**TASK GOAL**
Repeat precisely the line in which "RADIO1 pin CSN: D4 -> D6" occurs and all lines that follow it in the entries below. Pictures must be omitted.

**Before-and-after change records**
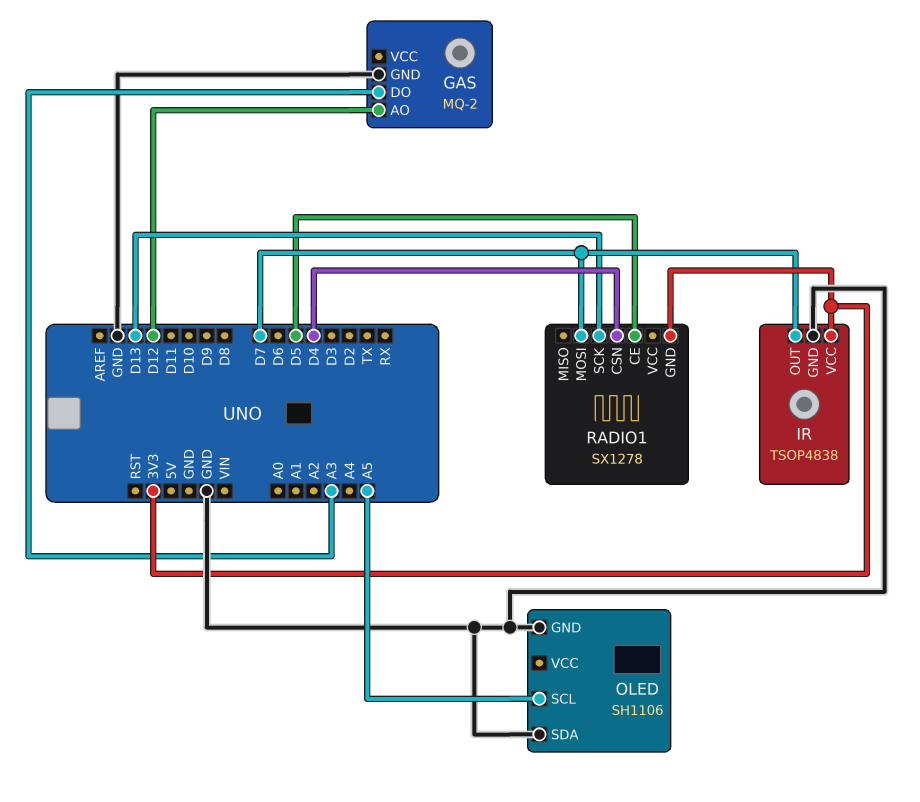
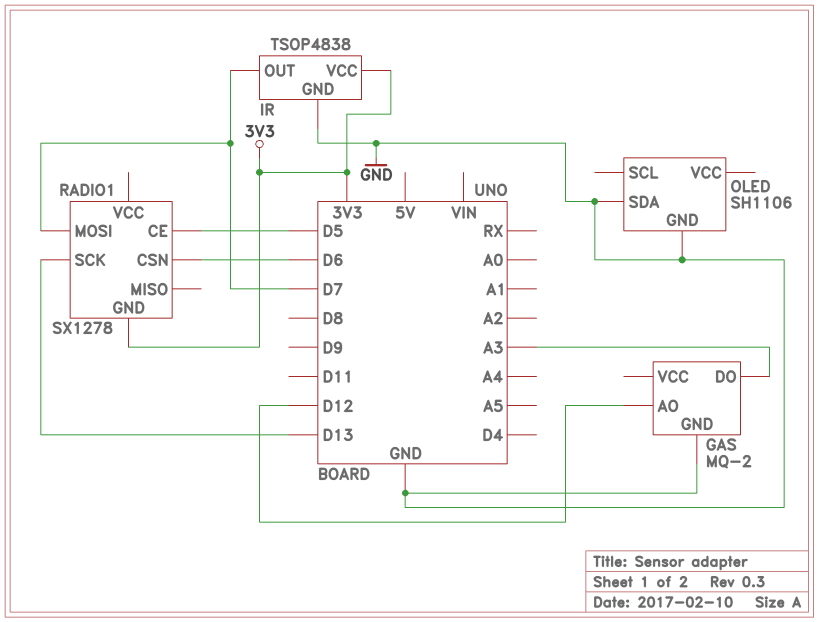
OLED pin SCL: A5 -> none
RADIO1 pin CSN: D4 -> D6

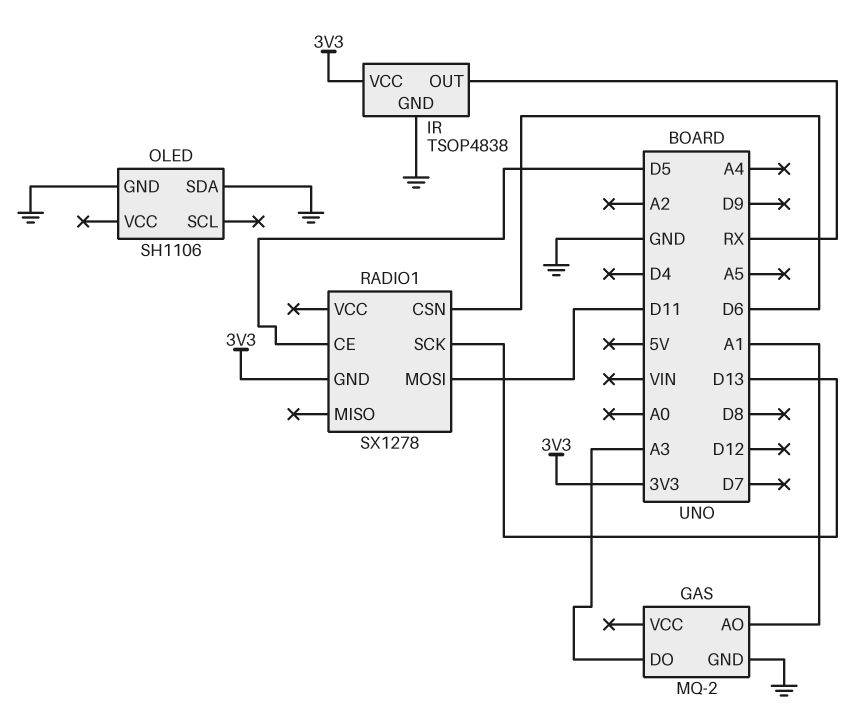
GAS pin AO: D12 -> A1
IR pin OUT: D7 -> RX
RADIO1 pin MOSI: D7 -> D11

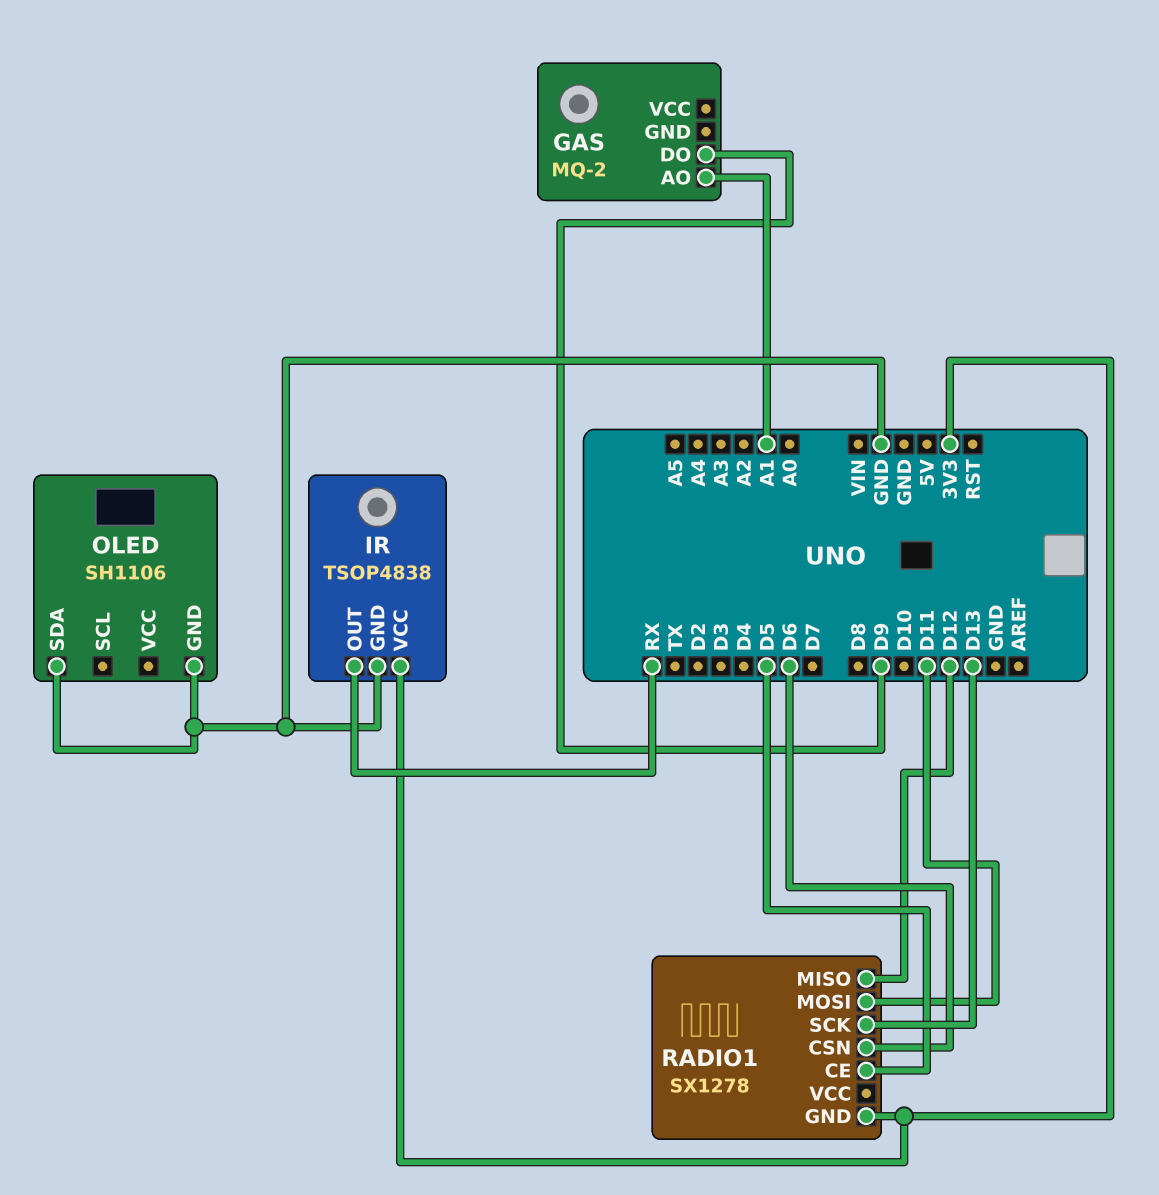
GAS pin DO: A3 -> D9
GAS pin GND: GND -> none
RADIO1 pin MISO: none -> D12

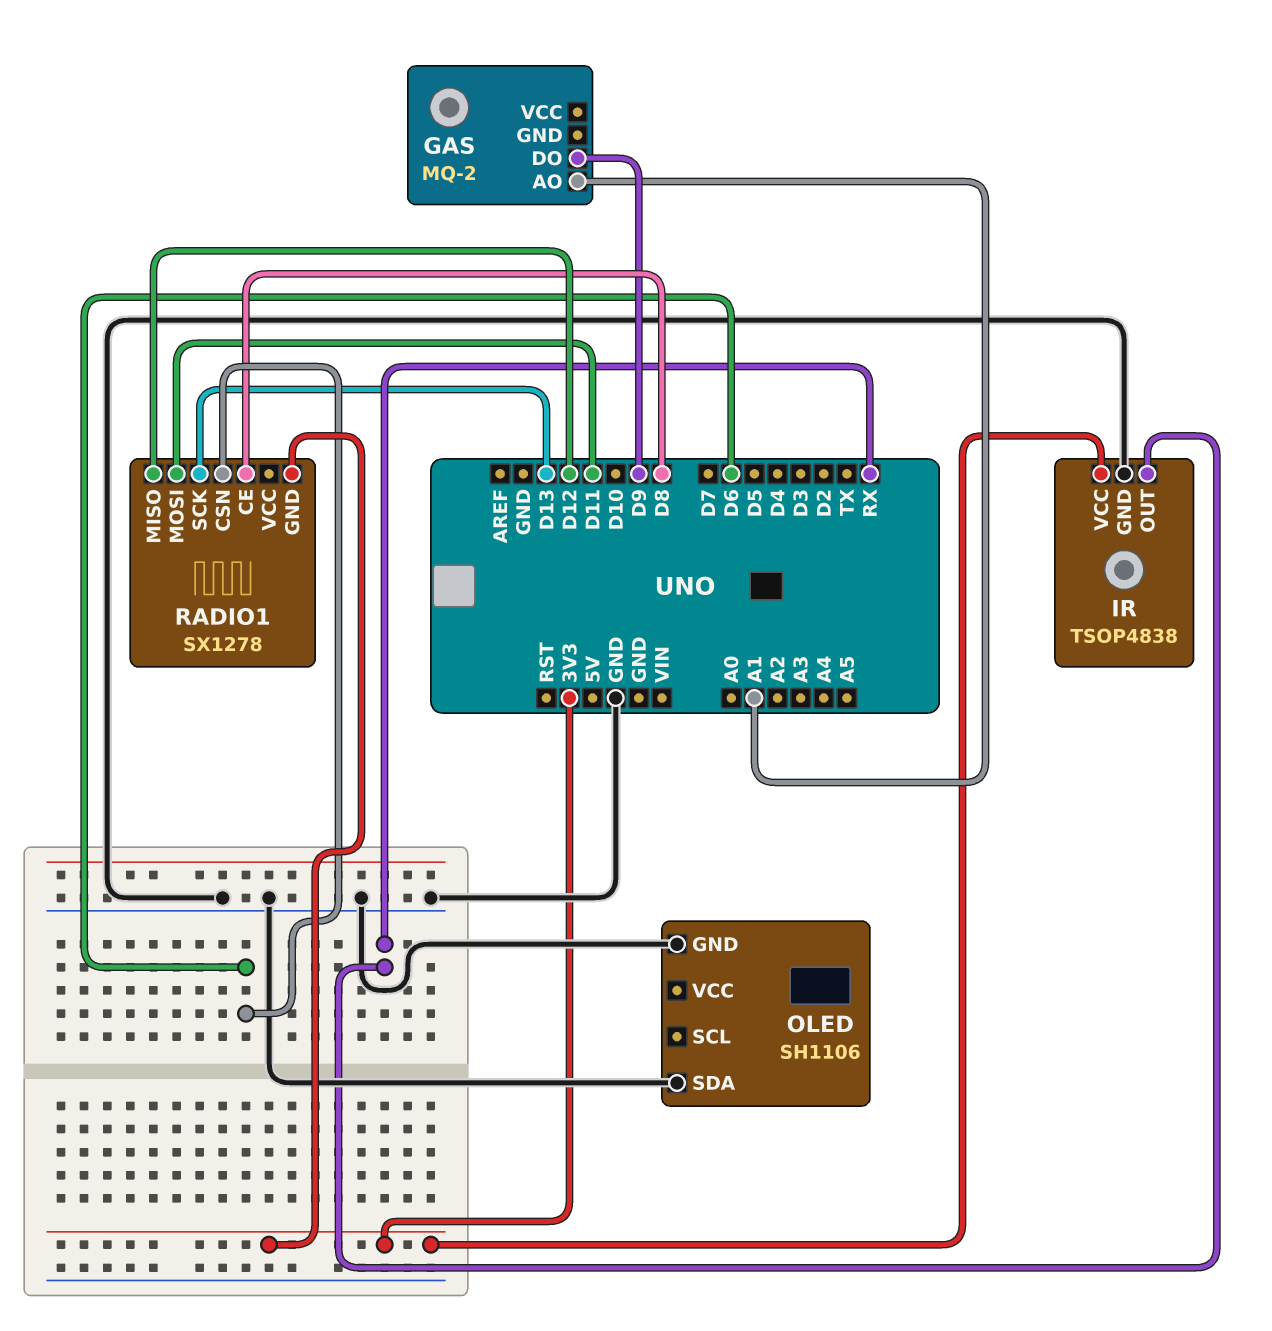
RADIO1 pin CE: D5 -> D8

**WRITTEN ANSWER**
RADIO1 pin CSN: D4 -> D6

GAS pin AO: D12 -> A1
IR pin OUT: D7 -> RX
RADIO1 pin MOSI: D7 -> D11

GAS pin DO: A3 -> D9
GAS pin GND: GND -> none
RADIO1 pin MISO: none -> D12

RADIO1 pin CE: D5 -> D8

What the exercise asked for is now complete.